Modification records
=== Begin Enclosure ===
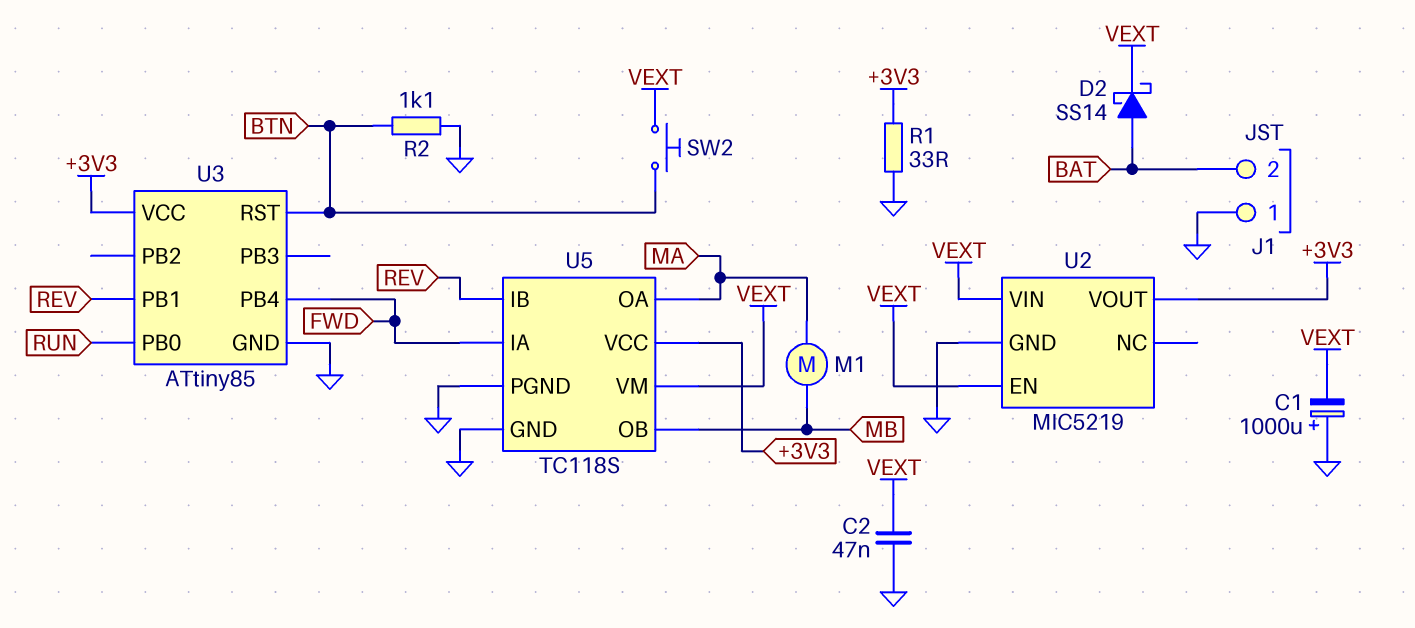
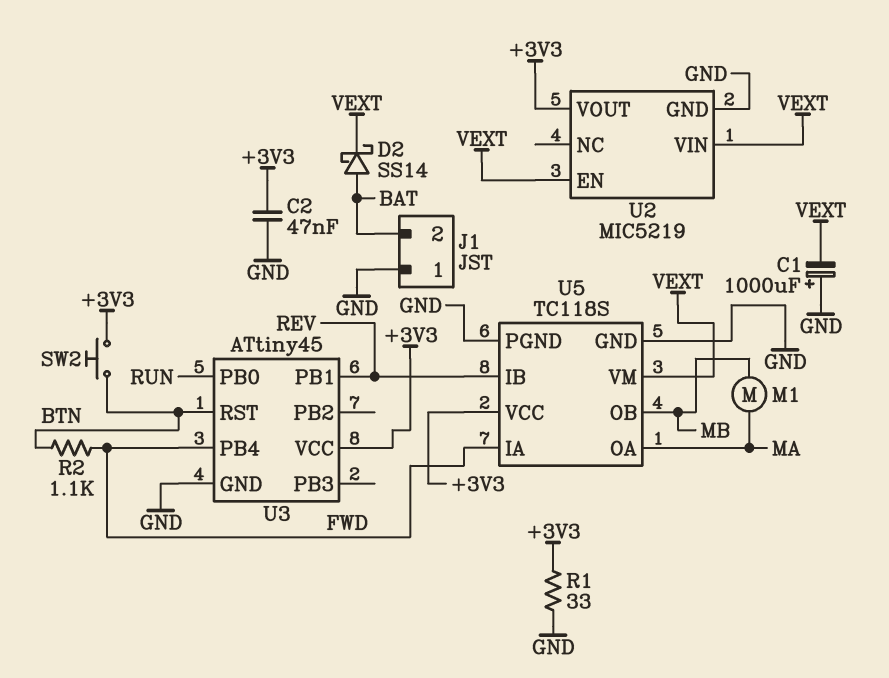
C2: 47nF (GND, VEXT) -> 47nF (+3V3, GND)
R2: 1.1k (BTN, GND) -> 1.1k (BTN, FWD)
SW2: button (BTN, VEXT) -> button (+3V3, BTN)
U3: ATtiny85 -> ATtiny45

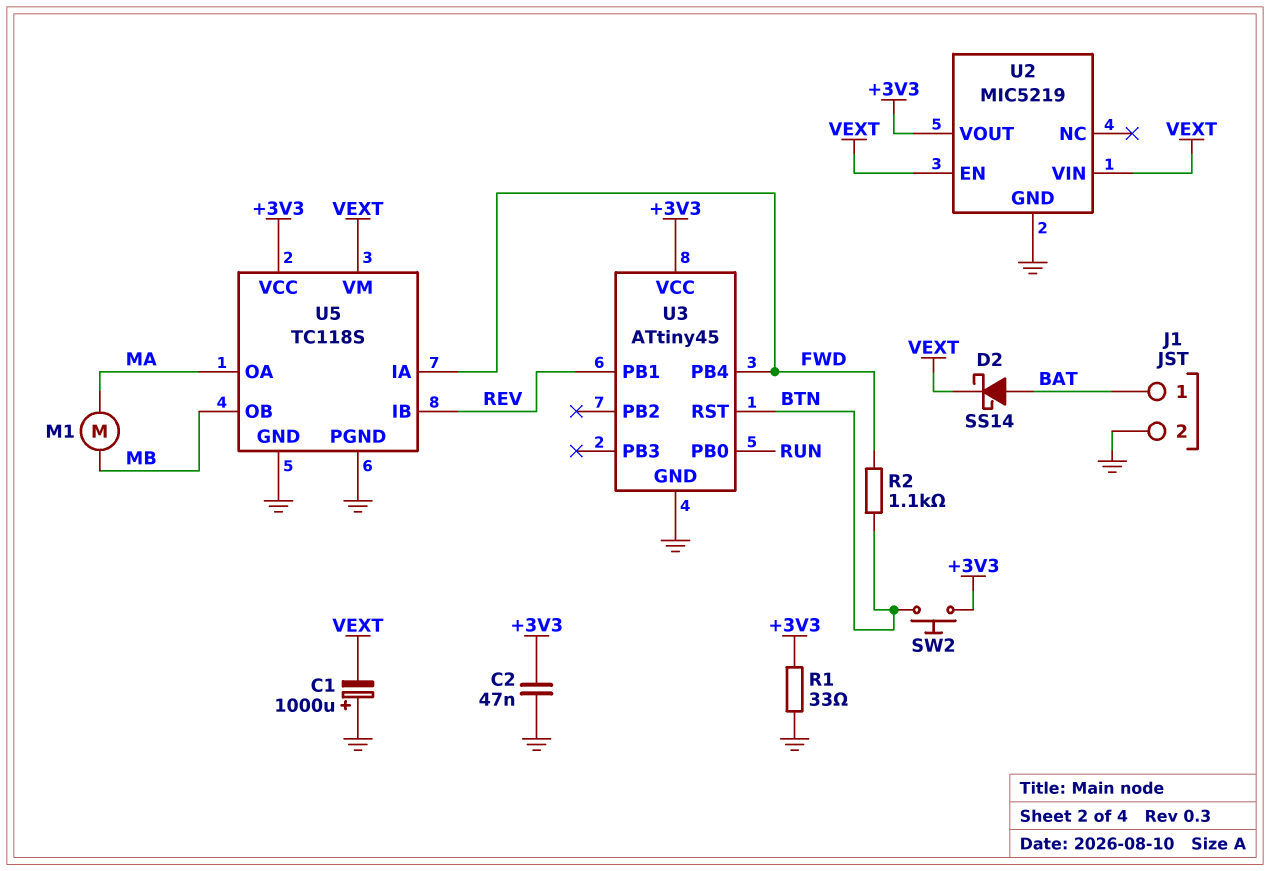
J1 pin 1: GND -> BAT
J1 pin 2: BAT -> GND

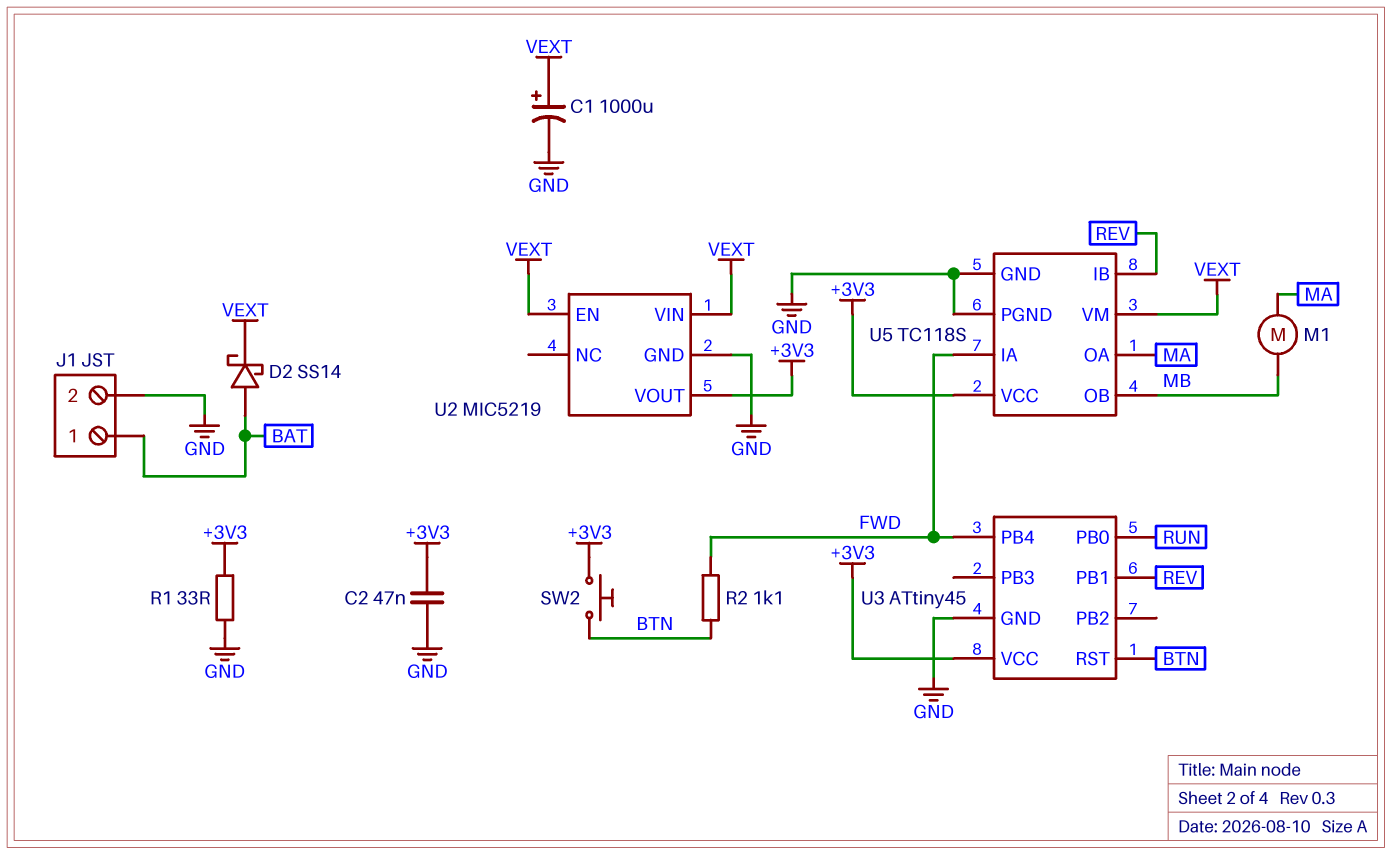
C1: 1000uF (plus GND, minus VEXT) -> 1000uF (plus VEXT, minus GND)

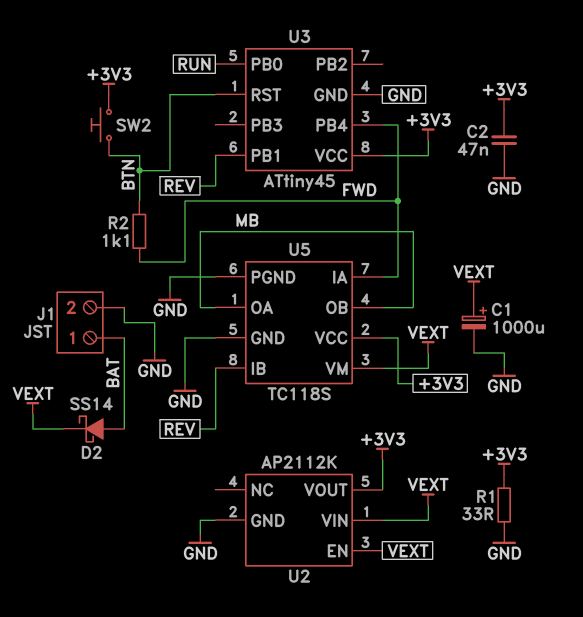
M1: motor (MA, MB) -> none
U2: MIC5219 -> AP2112K
U5 pin OA: MA -> MB

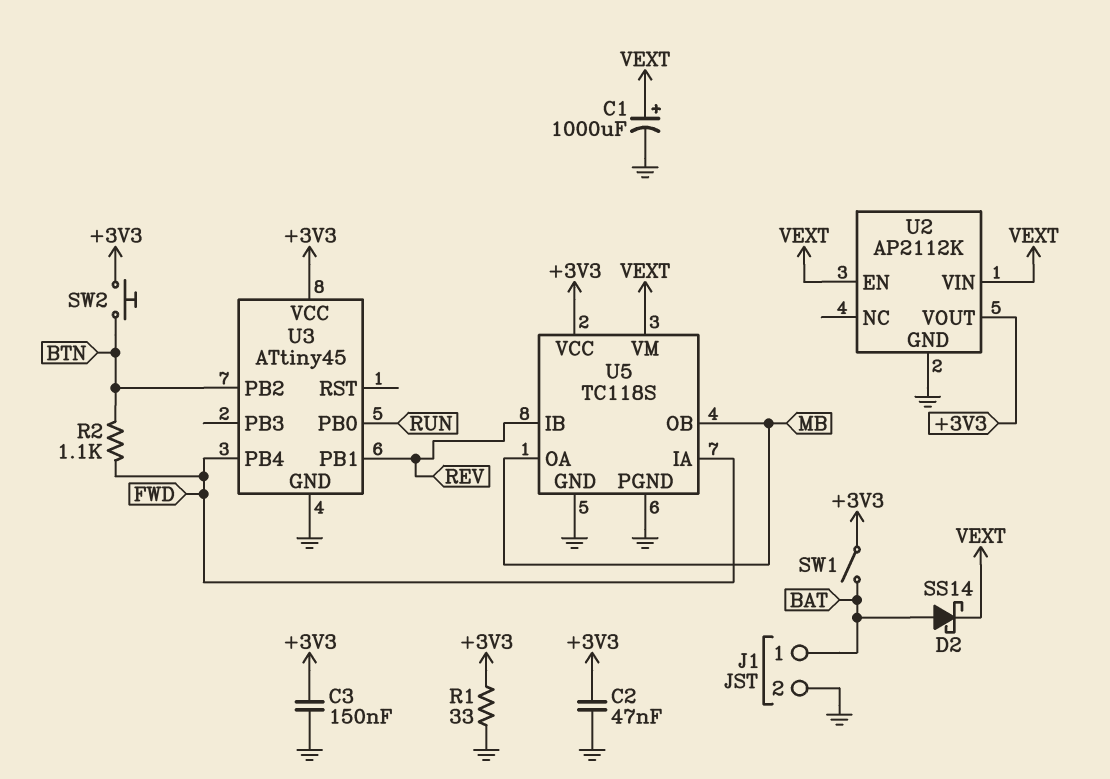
C3: none -> 150nF (+3V3, GND)
SW1: none -> switch (+3V3, BAT)
U3 pin PB2: none -> BTN
U3 pin RST: BTN -> none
=== End Enclosure ===
**Your assignment**
Pick up at the line containing "J1 pin 2: BAT -> GND" and copy each line exactly until the data ends, including that last line; copy no pictures.

**Written solution**
J1 pin 2: BAT -> GND

C1: 1000uF (plus GND, minus VEXT) -> 1000uF (plus VEXT, minus GND)

M1: motor (MA, MB) -> none
U2: MIC5219 -> AP2112K
U5 pin OA: MA -> MB

C3: none -> 150nF (+3V3, GND)
SW1: none -> switch (+3V3, BAT)
U3 pin PB2: none -> BTN
U3 pin RST: BTN -> none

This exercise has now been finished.